* [PROVIDED INFORMATION]:
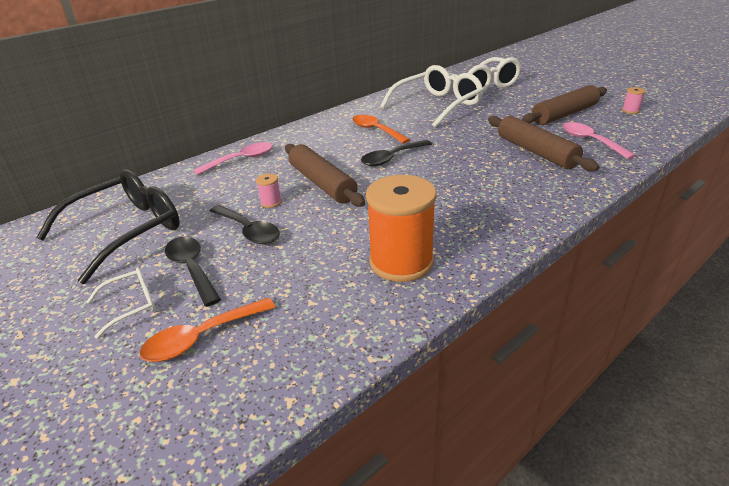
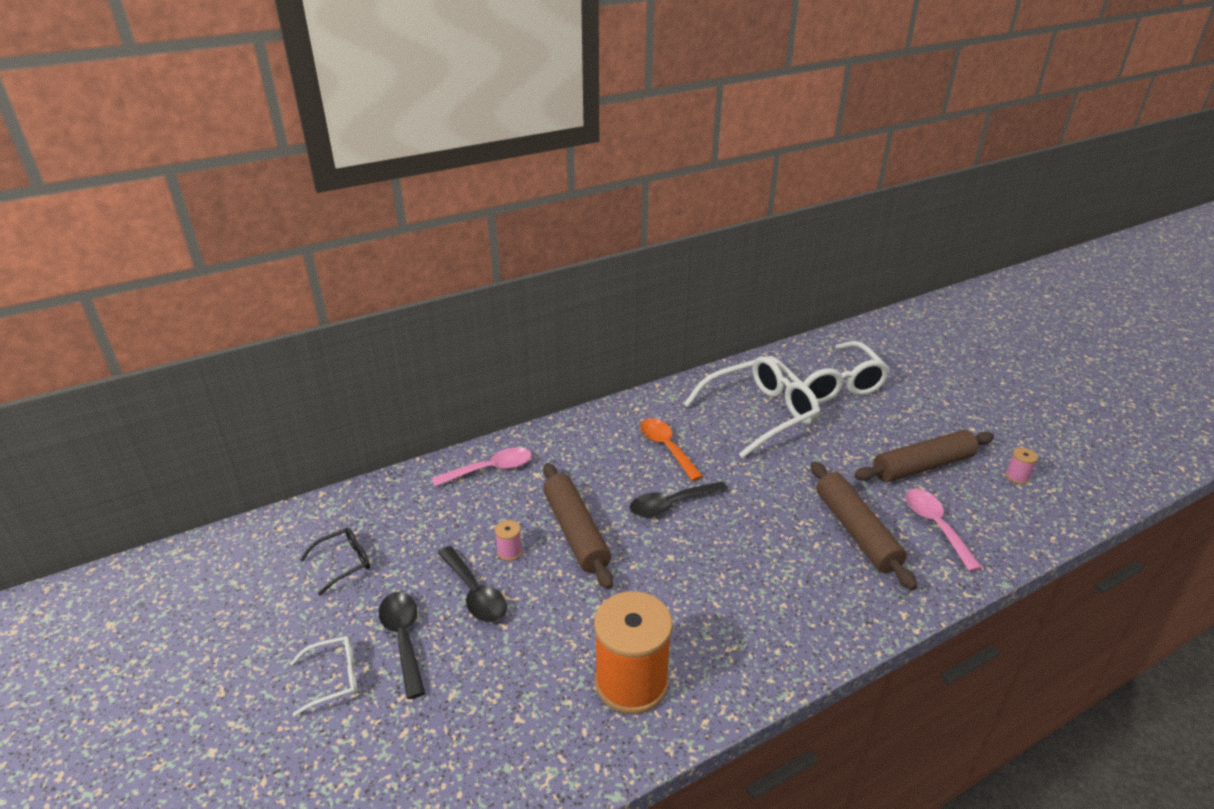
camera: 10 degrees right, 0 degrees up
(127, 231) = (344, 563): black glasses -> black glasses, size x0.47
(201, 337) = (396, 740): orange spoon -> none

* * *

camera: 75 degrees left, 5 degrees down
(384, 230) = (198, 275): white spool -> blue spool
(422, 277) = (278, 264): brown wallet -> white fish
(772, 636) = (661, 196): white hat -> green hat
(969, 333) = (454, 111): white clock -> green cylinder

* [PROBLEM REQUIREMENTS]:
In the listing above, how many lines include the word "camera"? Answer with the number and nothing more.

* [WRITTEN ANSWER]:
2